■ YOUR INSTRUCTIONS
Filter the data below for the string "tile" and copy each matching line.

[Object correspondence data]
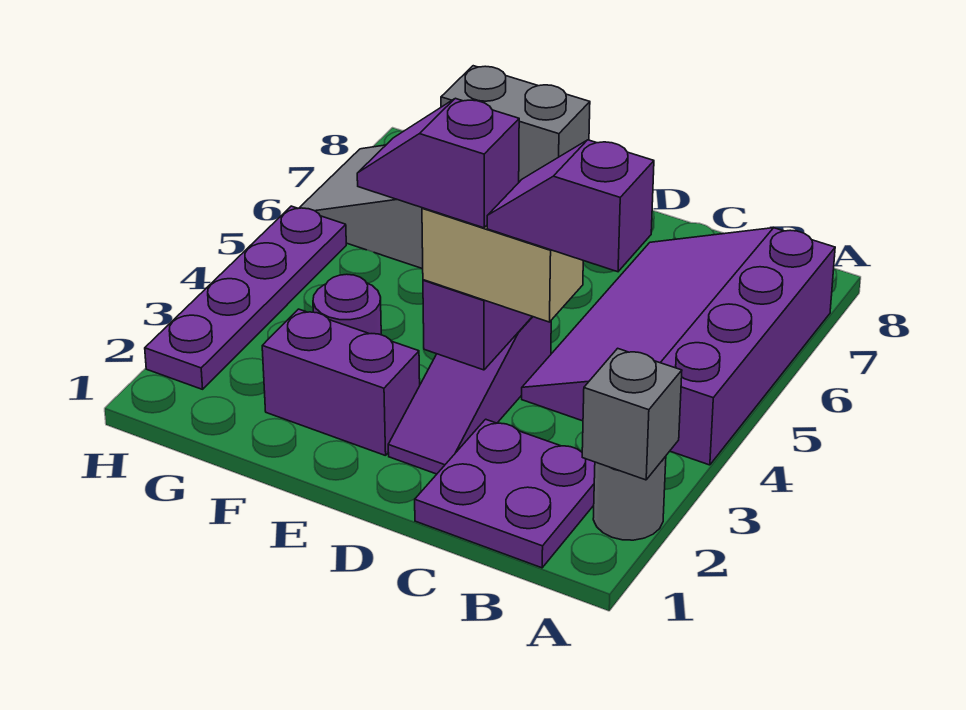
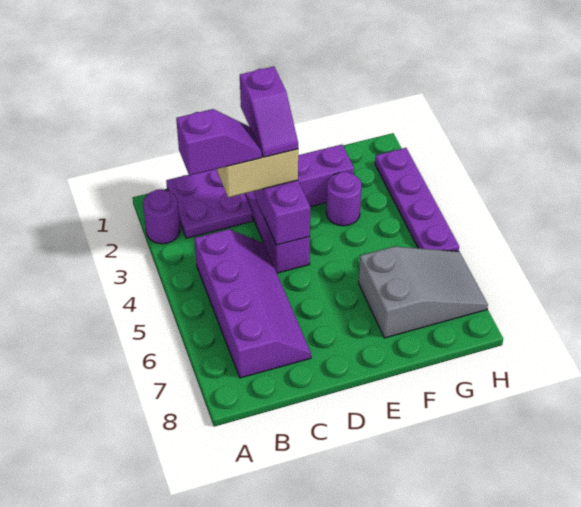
grey round brick A2 level 1 -> purple round brick A2 level 1
grey brick A2 level 2 -> none
purple slope A4:C7 level 1 top A -> purple slope B4:C7 level 1 top B
purple slope D3:E3 level 4 top D -> purple slope D2:D3 level 4 top 2
grey brick E7:F7 level 2 -> none

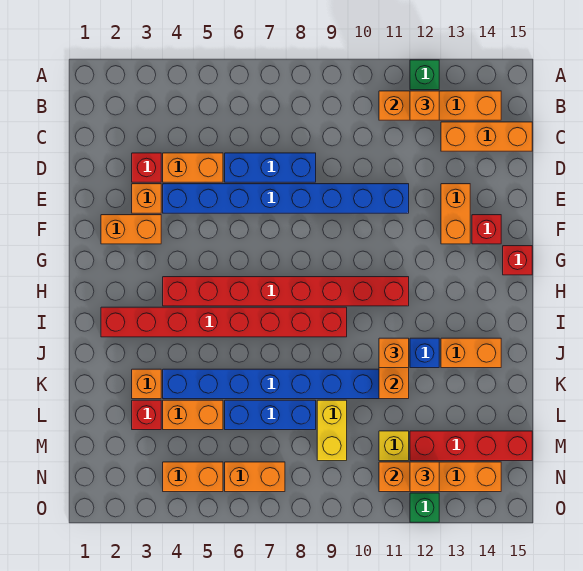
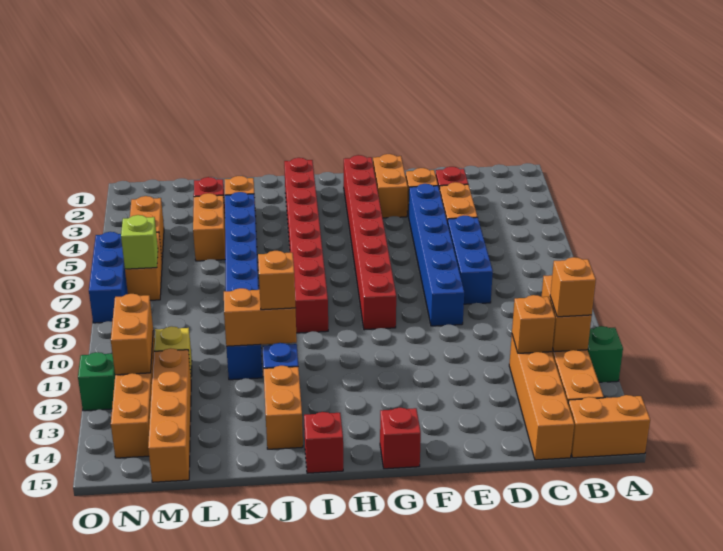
orange brick C13:C15 level 1 -> orange brick C12:C15 level 1
blue brick E4:E11 level 1 -> blue brick E4:E9 level 1
orange brick E13:F13 level 1 -> orange brick A15:B15 level 1
red brick F14 level 1 -> red brick I15 level 1
red brick H4:H11 level 1 -> red brick G2:G9 level 1
blue brick L6:L8 level 1 -> blue brick O6:O8 level 1
yellow brick L9:M9 level 1 -> none
red brick M12:M15 level 1 -> orange brick M12:M15 level 1
none -> lime brick N7 level 2
orange brick N12 level 3 -> orange brick C12 level 2

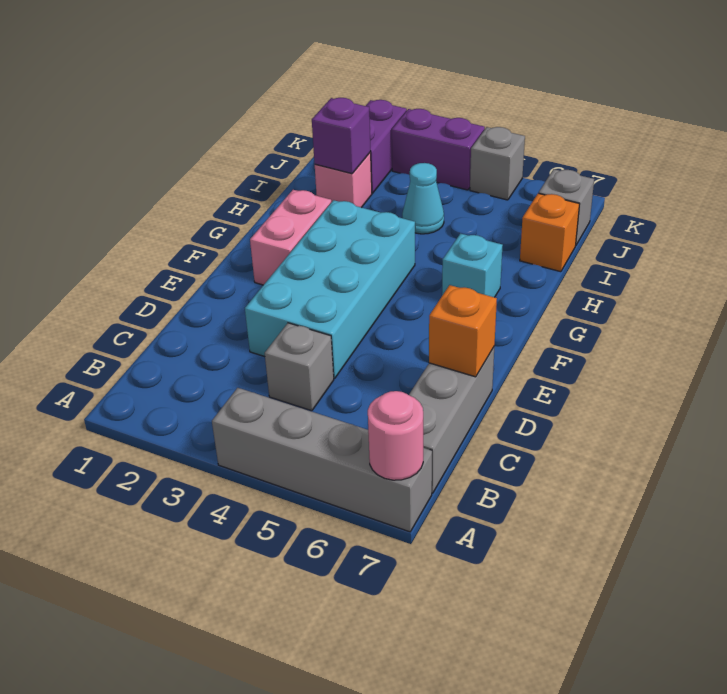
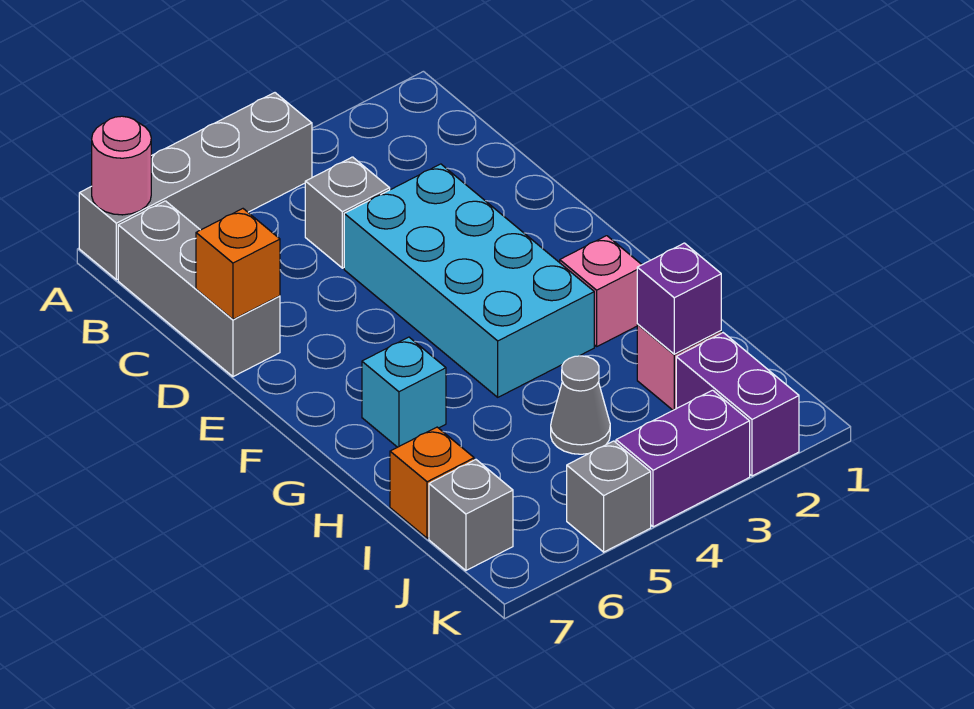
pink brick F2:G2 level 1 -> pink brick G2 level 1
cyan cone I4 level 1 -> grey cone I4 level 1

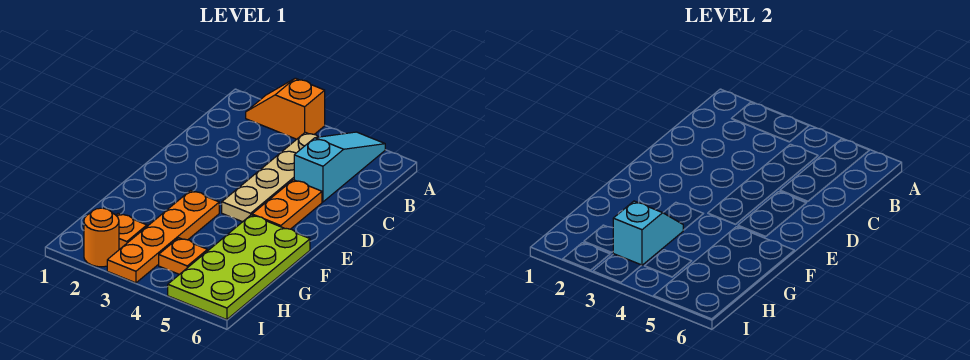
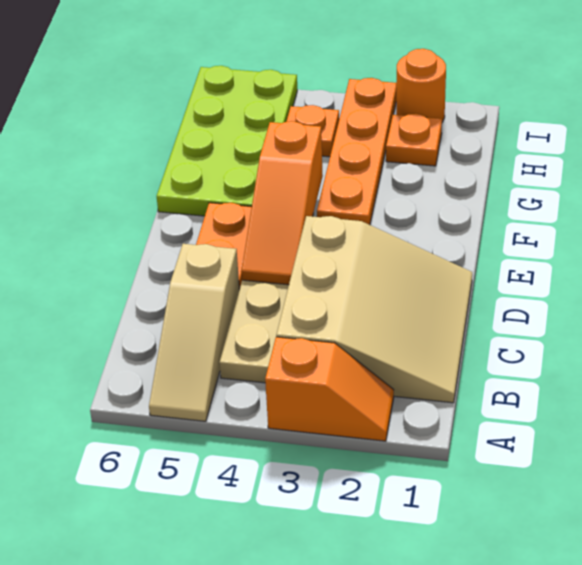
cyan slope A5:C5 level 1 top C -> tan slope A5:C5 level 1 top C
none -> tan slope B1:D3 level 1 top 3
none -> orange slope D4:F4 level 2 top F
cyan slope G3:H3 level 2 top H -> none

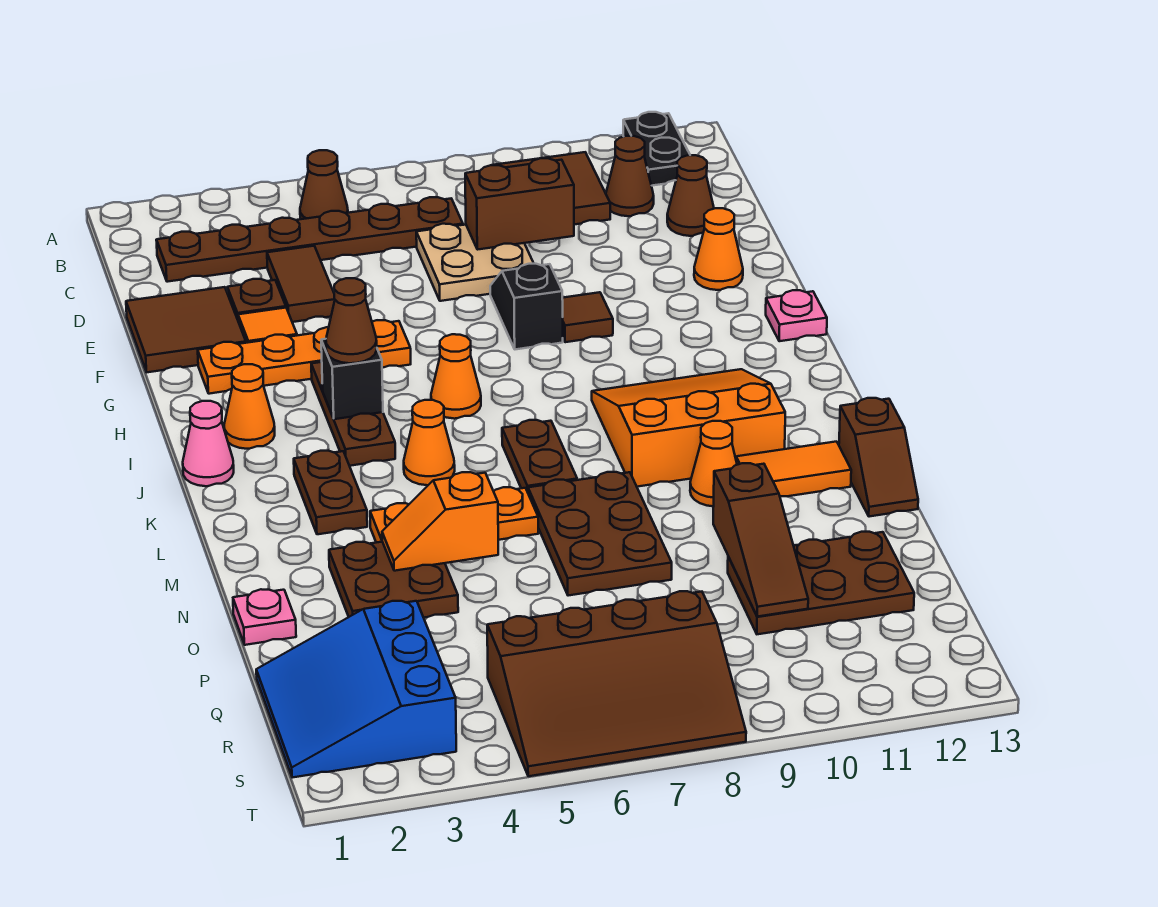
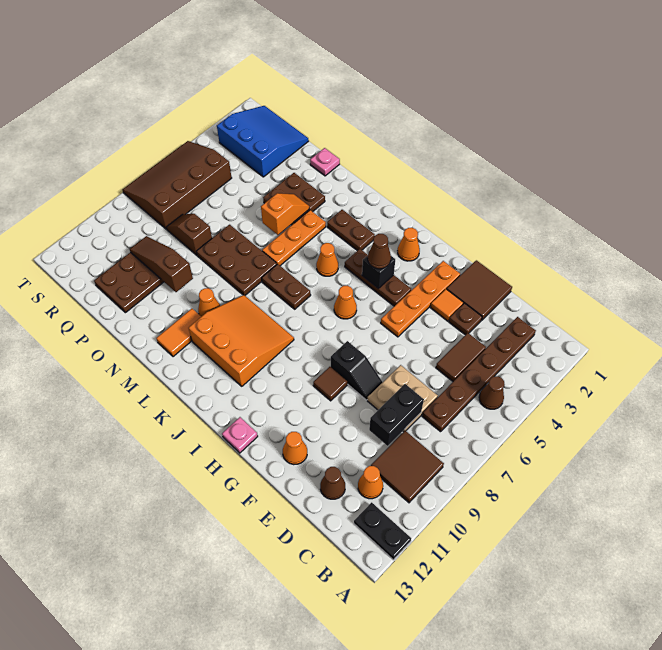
brown cone C11 level 1 -> orange cone C11 level 1
brown tile D4:E4 level 1 -> brown tile D4:D5 level 1
brown brick D8:D9 level 2 -> black brick D8:D9 level 2
pink cone J1 level 1 -> none
orange slope J9:L11 level 1 top L -> orange slope J9:L11 level 1 top 11
brown slope M13:N13 level 1 top M -> brown slope P8:Q8 level 1 top P

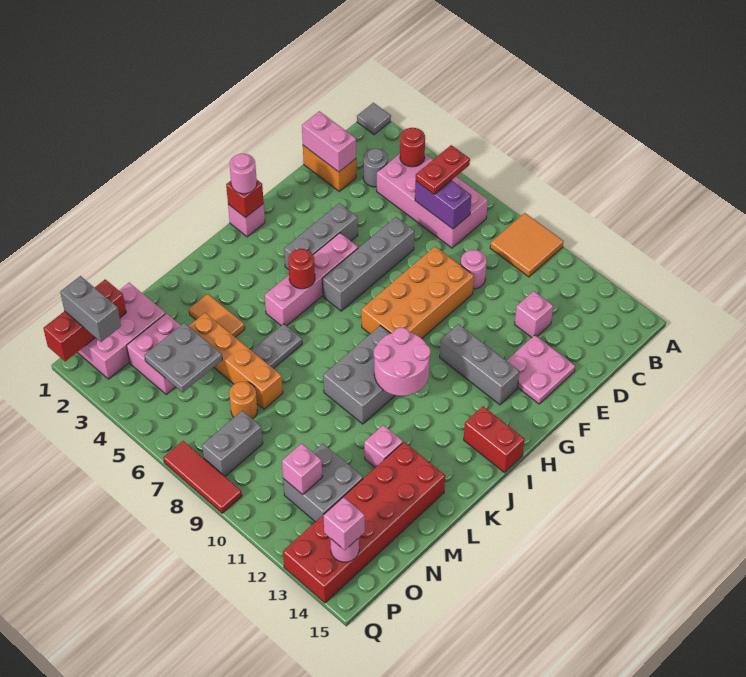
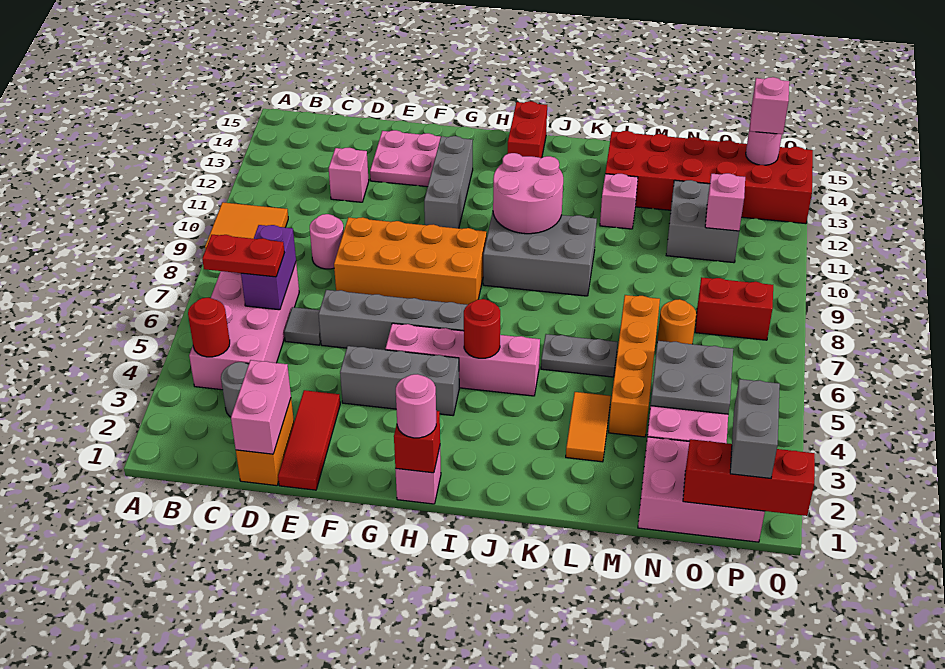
grey tile A1 level 1 -> grey tile D6 level 1
grey brick O8:P8 level 1 -> red brick O8:P8 level 1
red tile Q7:Q9 level 1 -> red tile E1:E3 level 1

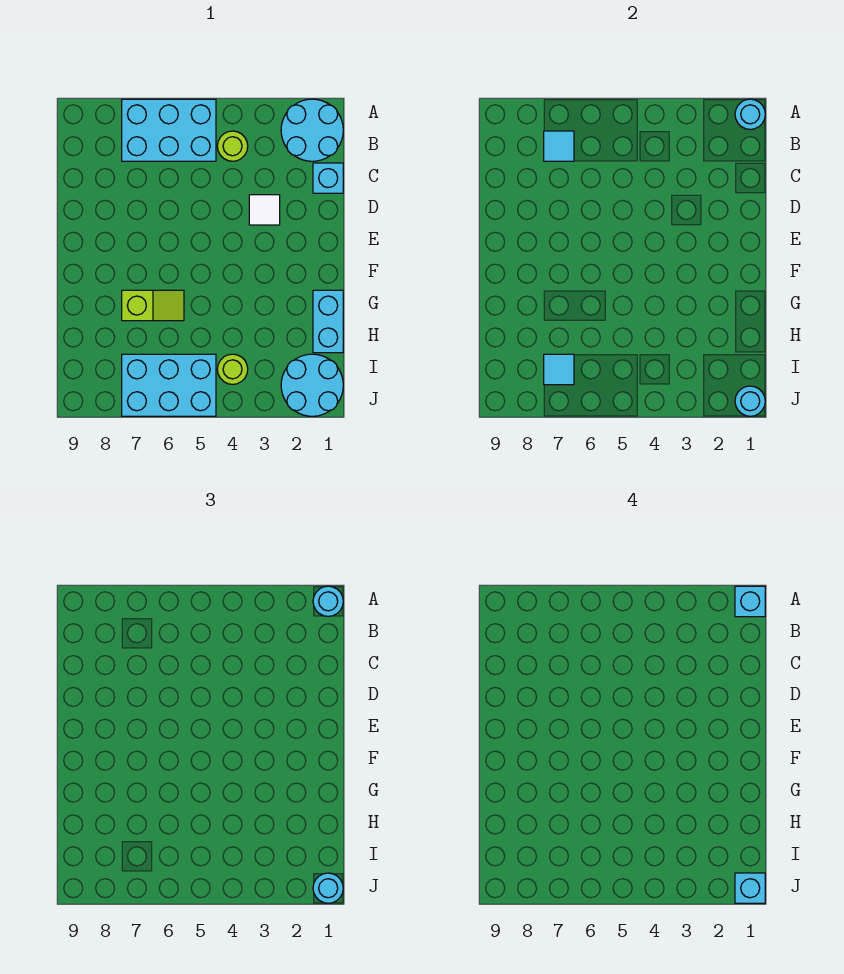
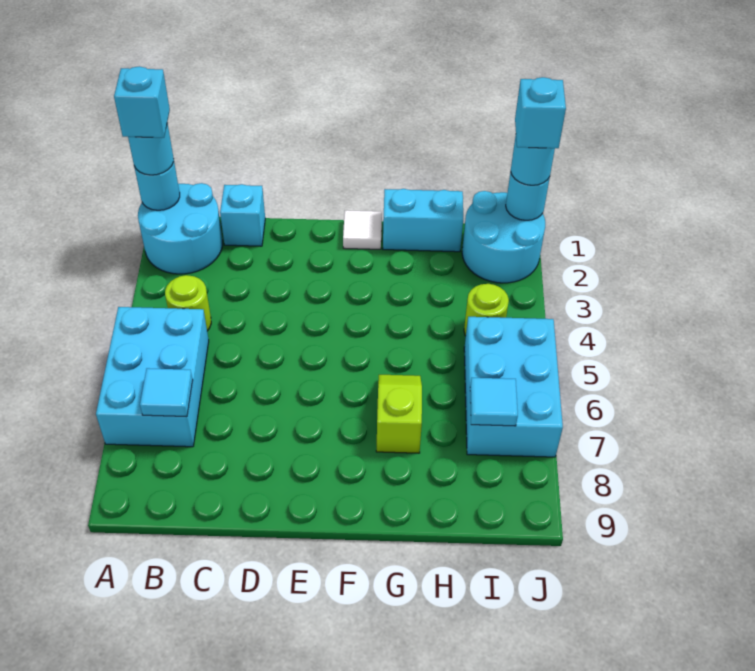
white tile D3 level 1 -> white tile F1 level 1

■ OUTPUT OF THE TASK
brown tile D4:E4 level 1 -> brown tile D4:D5 level 1
grey tile A1 level 1 -> grey tile D6 level 1
red tile Q7:Q9 level 1 -> red tile E1:E3 level 1
white tile D3 level 1 -> white tile F1 level 1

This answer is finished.